[Shape scene image sequences]

★ ★ ★

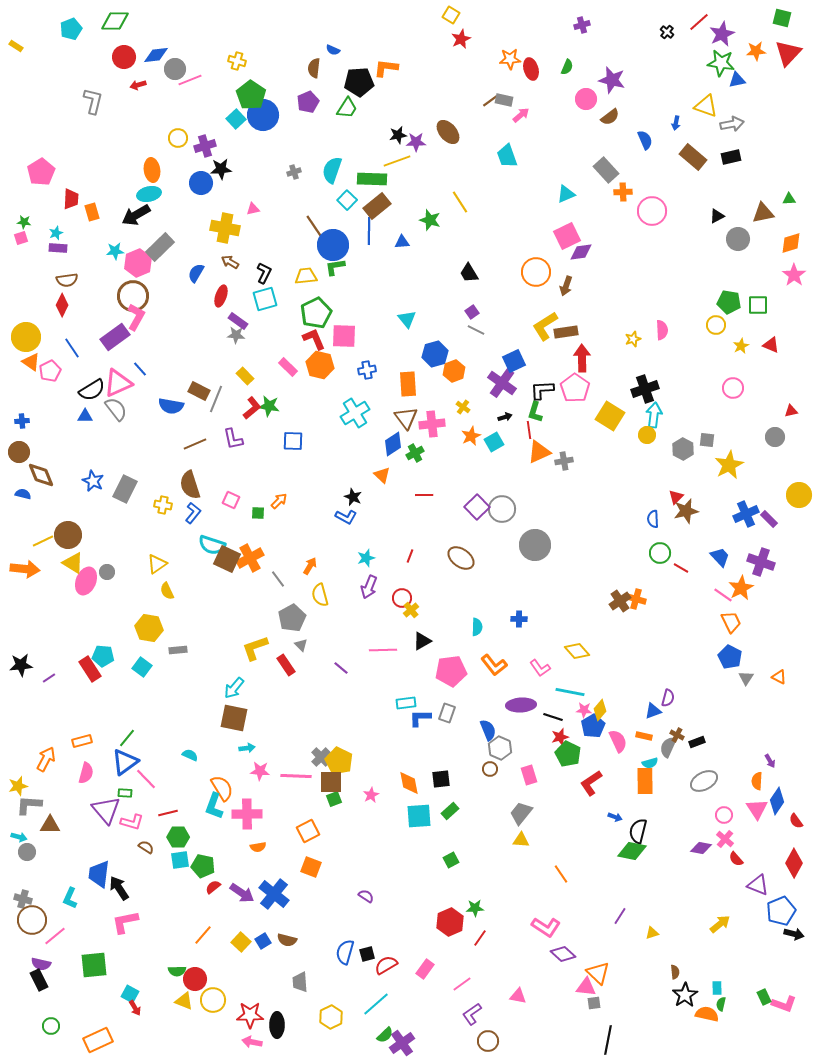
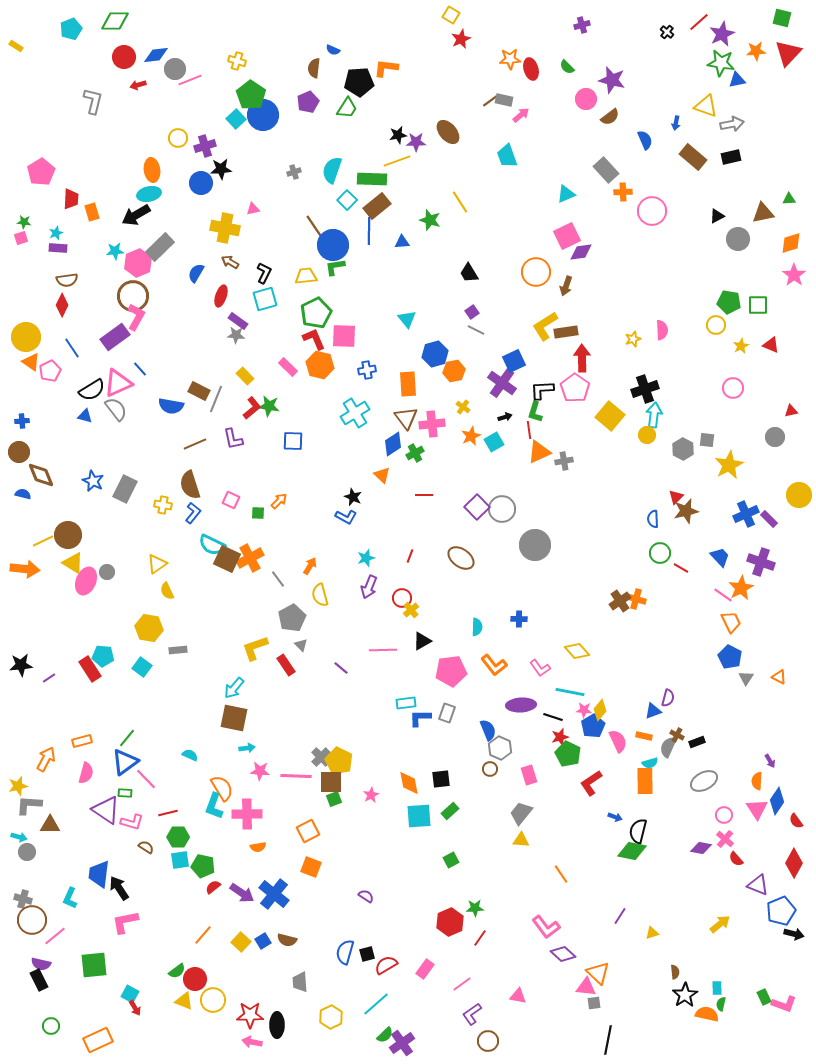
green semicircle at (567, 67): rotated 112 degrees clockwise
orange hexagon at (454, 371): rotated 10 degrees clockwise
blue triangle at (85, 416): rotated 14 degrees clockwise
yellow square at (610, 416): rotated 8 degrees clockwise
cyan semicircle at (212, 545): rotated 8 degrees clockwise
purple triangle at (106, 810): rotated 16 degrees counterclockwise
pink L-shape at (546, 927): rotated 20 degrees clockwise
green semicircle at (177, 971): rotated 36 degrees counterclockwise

★ ★ ★

* **Problem requirements**:
Set down exactly the lines from the one that contains "orange hexagon at" to the final line above, both included, and nothing more.

* **Final answer**:
orange hexagon at (454, 371): rotated 10 degrees clockwise
blue triangle at (85, 416): rotated 14 degrees clockwise
yellow square at (610, 416): rotated 8 degrees clockwise
cyan semicircle at (212, 545): rotated 8 degrees clockwise
purple triangle at (106, 810): rotated 16 degrees counterclockwise
pink L-shape at (546, 927): rotated 20 degrees clockwise
green semicircle at (177, 971): rotated 36 degrees counterclockwise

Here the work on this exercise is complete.